• **What you need to do**:
Output the line that contains "green hourglass (1st", then every line beneath it through the end of the records, exactly as given and with no other lines.

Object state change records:
•••••

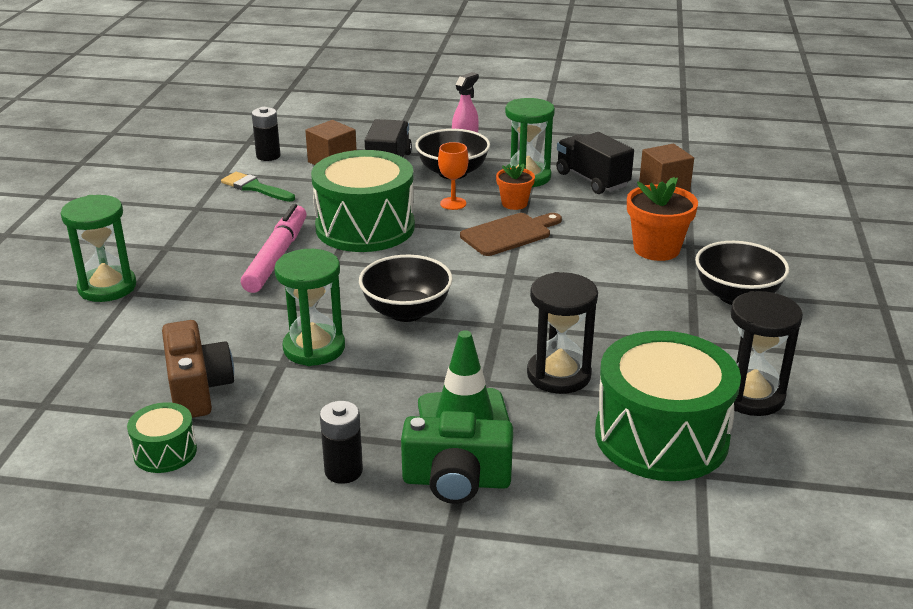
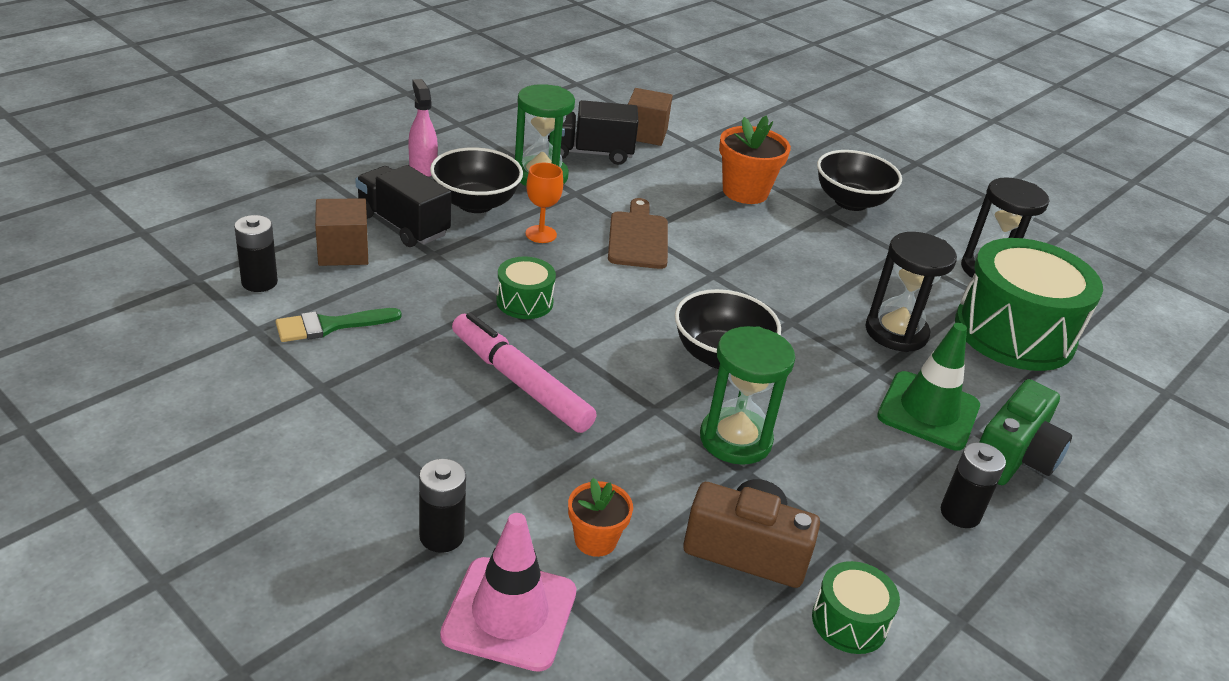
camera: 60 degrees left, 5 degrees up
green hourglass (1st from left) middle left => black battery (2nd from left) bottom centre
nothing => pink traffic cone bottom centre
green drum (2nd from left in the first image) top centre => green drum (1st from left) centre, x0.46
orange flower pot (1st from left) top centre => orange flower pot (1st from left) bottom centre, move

•••••

• **Output**:
green hourglass (1st from left) middle left => black battery (2nd from left) bottom centre
nothing => pink traffic cone bottom centre
green drum (2nd from left in the first image) top centre => green drum (1st from left) centre, x0.46
orange flower pot (1st from left) top centre => orange flower pot (1st from left) bottom centre, move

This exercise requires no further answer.